Extracted records
◇ ◇ ◇ ◇
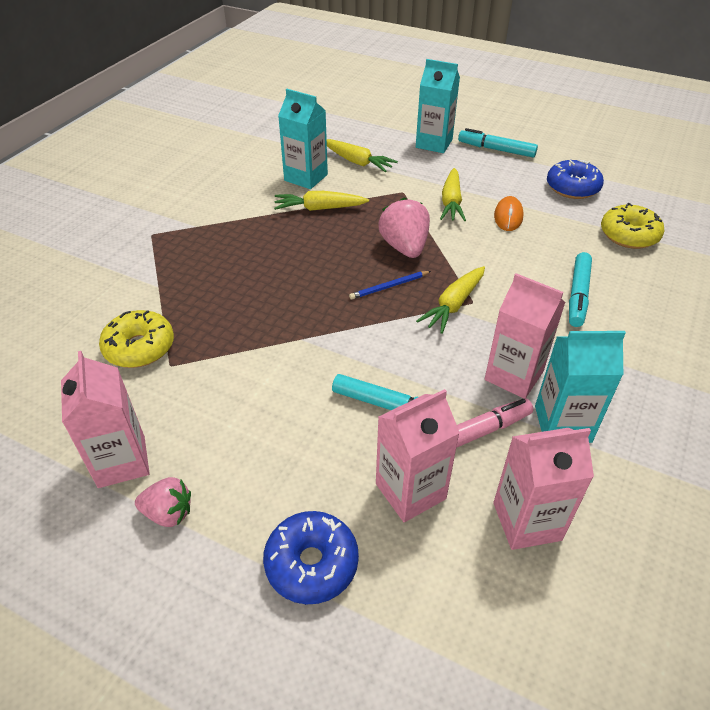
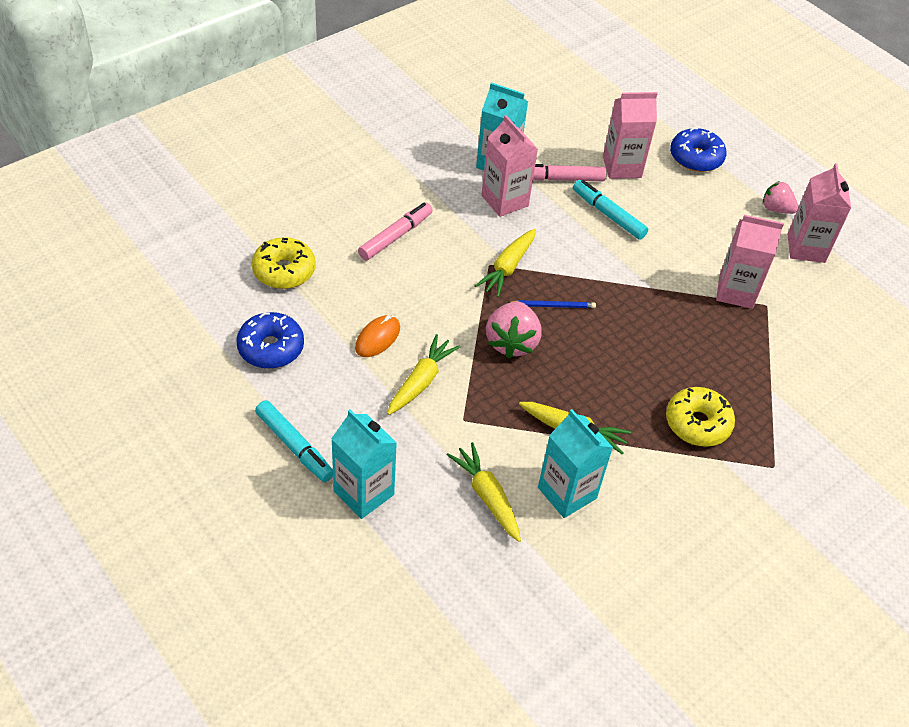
camera: 160 degrees left, 5 degrees up
yellow donut [99,310,174,368] -> yellow donut moved to [666,387,735,447]
yellow carrot [416,266,485,334] -> yellow carrot turned 150 degrees clockwise [475,229,536,297]
pink carton [493,428,594,550] -> pink carton moved to [716,215,784,309]
turquoise marker [569,252,592,327] -> pink marker [358,203,433,260]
◇ ◇ ◇ ◇
WORK TO COMPLETE ::
Could you find every line in the records above that contains the word "moved" and copy it?

RESPONSE BELOW ::
yellow donut [99,310,174,368] -> yellow donut moved to [666,387,735,447]
pink carton [493,428,594,550] -> pink carton moved to [716,215,784,309]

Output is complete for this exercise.